##### THE DATA

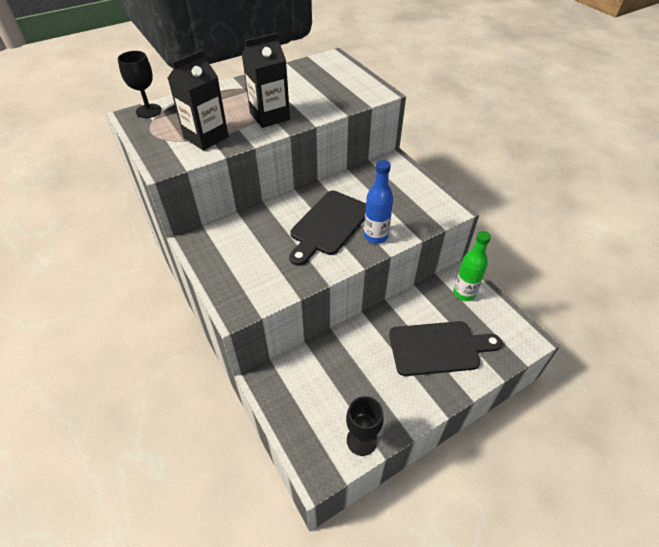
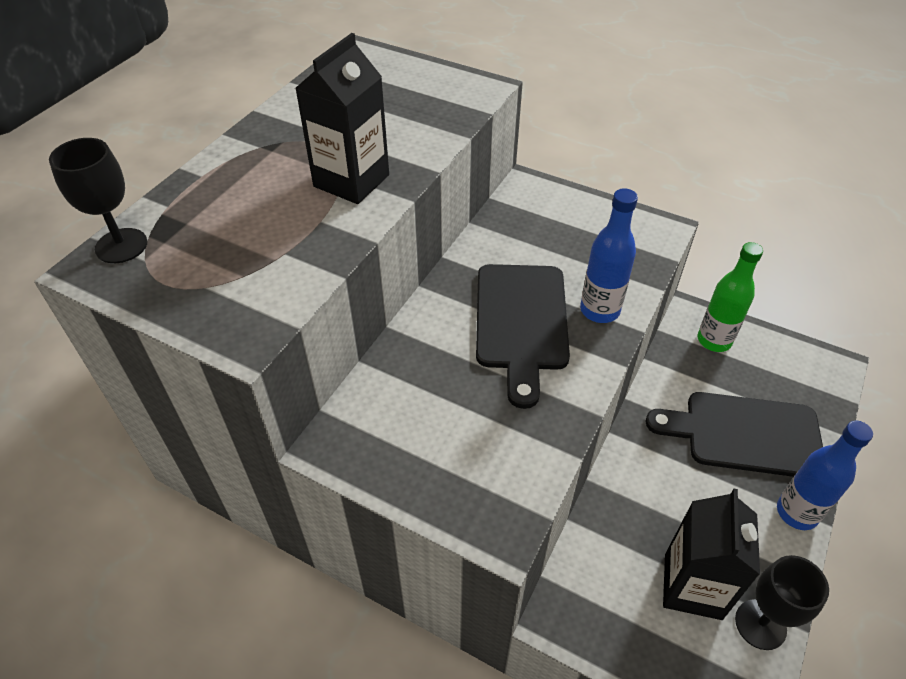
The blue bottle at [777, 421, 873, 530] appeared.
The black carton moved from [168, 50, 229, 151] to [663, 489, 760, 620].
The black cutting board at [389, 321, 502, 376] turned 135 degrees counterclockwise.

##########

• [WHAT IS EXPECTED]: Write out the data above exactly, minus any images.

• [YOUR RESPONSE]:
The blue bottle at [777, 421, 873, 530] appeared.
The black carton moved from [168, 50, 229, 151] to [663, 489, 760, 620].
The black cutting board at [389, 321, 502, 376] turned 135 degrees counterclockwise.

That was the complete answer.